Provided data

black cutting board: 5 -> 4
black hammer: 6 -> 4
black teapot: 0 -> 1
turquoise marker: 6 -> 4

* * *

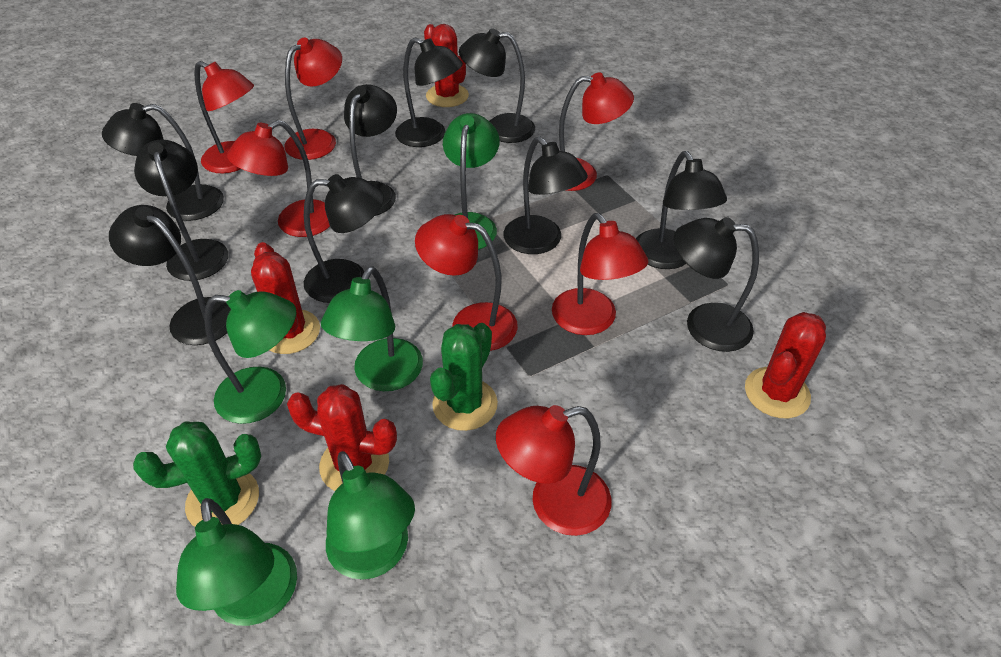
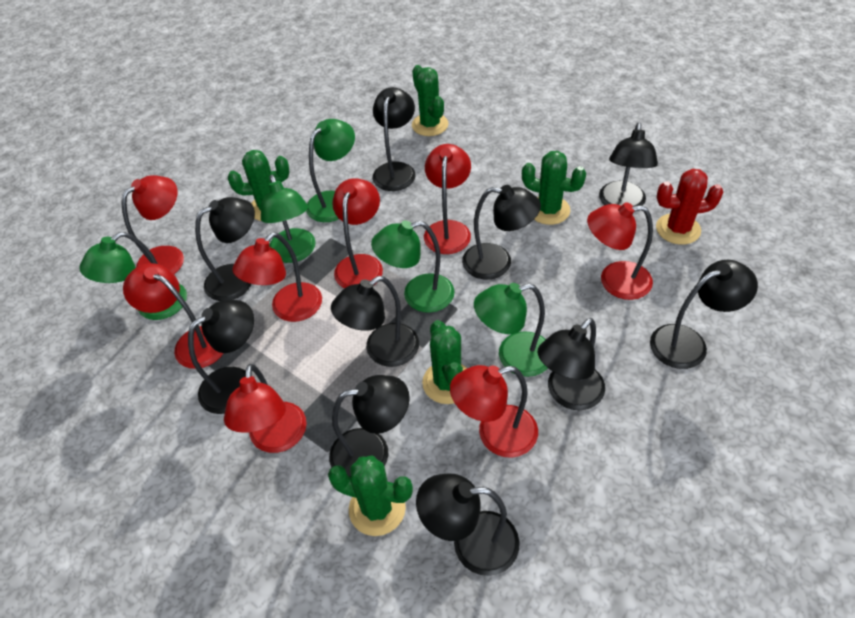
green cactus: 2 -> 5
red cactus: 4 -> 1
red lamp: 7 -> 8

==

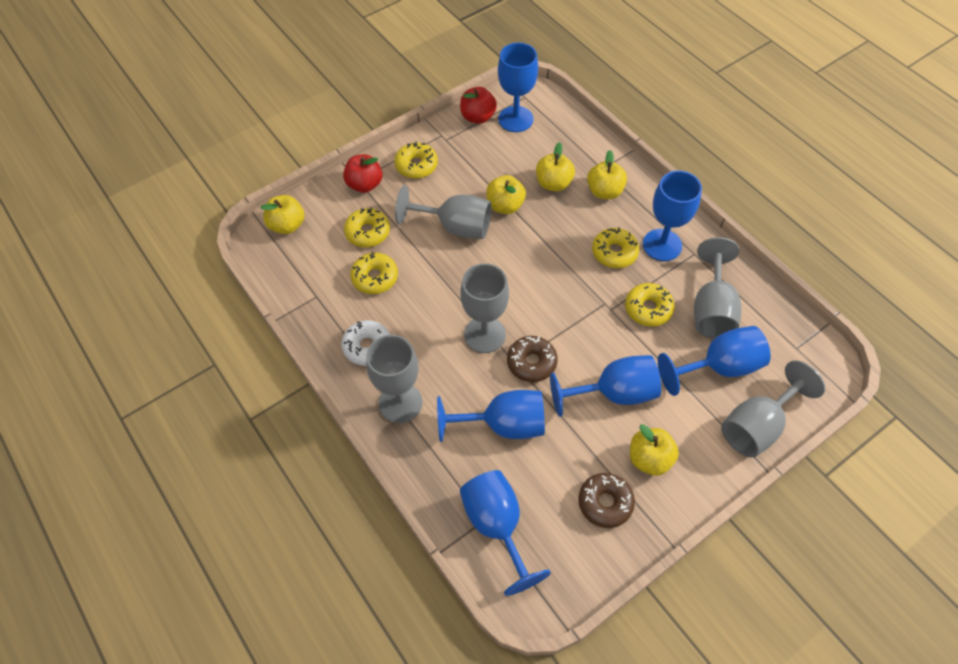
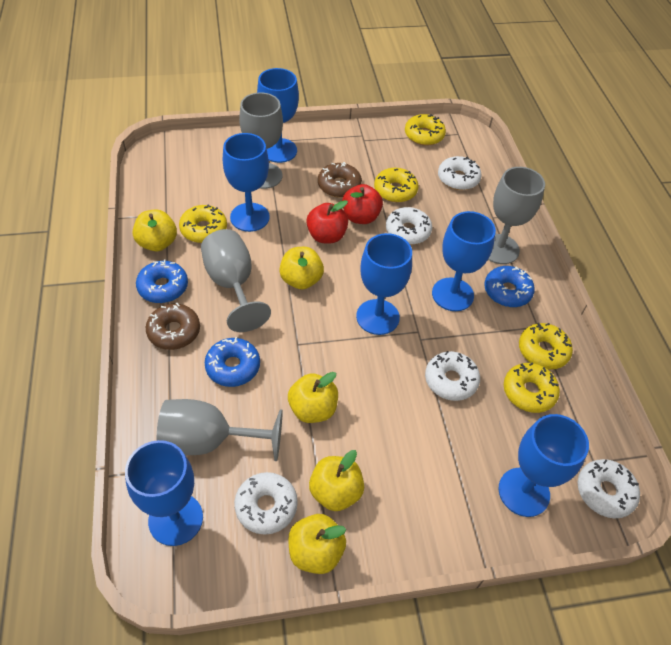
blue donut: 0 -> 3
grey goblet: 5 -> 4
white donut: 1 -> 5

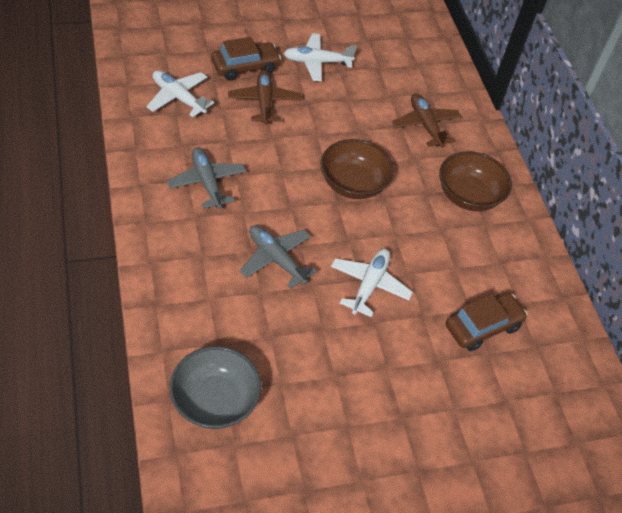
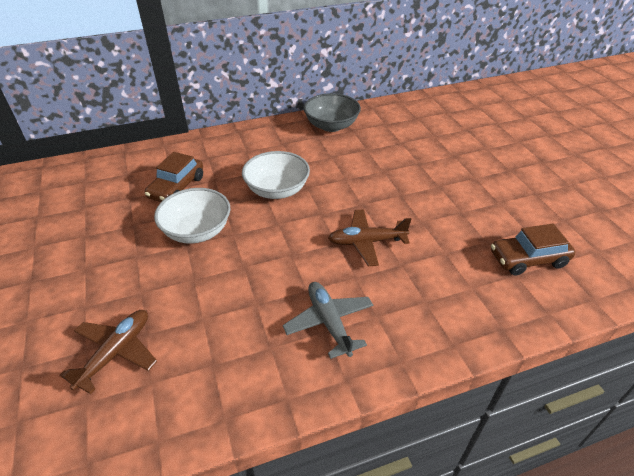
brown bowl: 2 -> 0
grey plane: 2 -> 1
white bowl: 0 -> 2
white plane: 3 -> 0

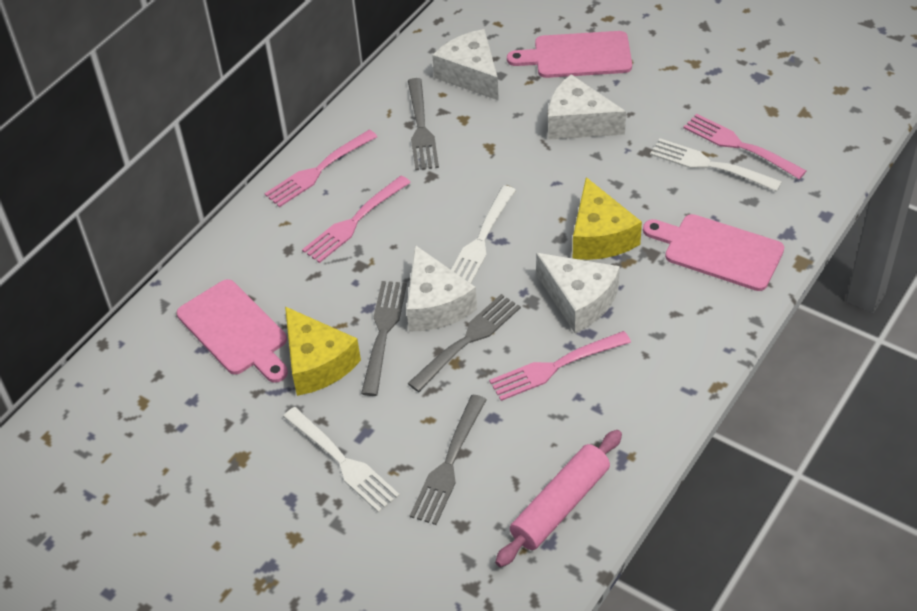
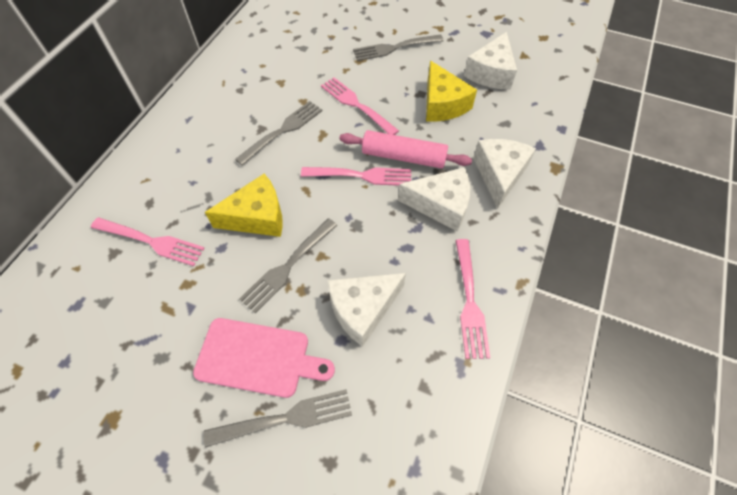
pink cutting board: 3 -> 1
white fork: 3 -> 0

What to work on
When the line with "black cutting board: 5 -> 4" is reached in the data above, start copying there, and copy each line exactly until the line with "turquoise marker: 6 -> 4" has been copied; copy nothing else.

Written solution
black cutting board: 5 -> 4
black hammer: 6 -> 4
black teapot: 0 -> 1
turquoise marker: 6 -> 4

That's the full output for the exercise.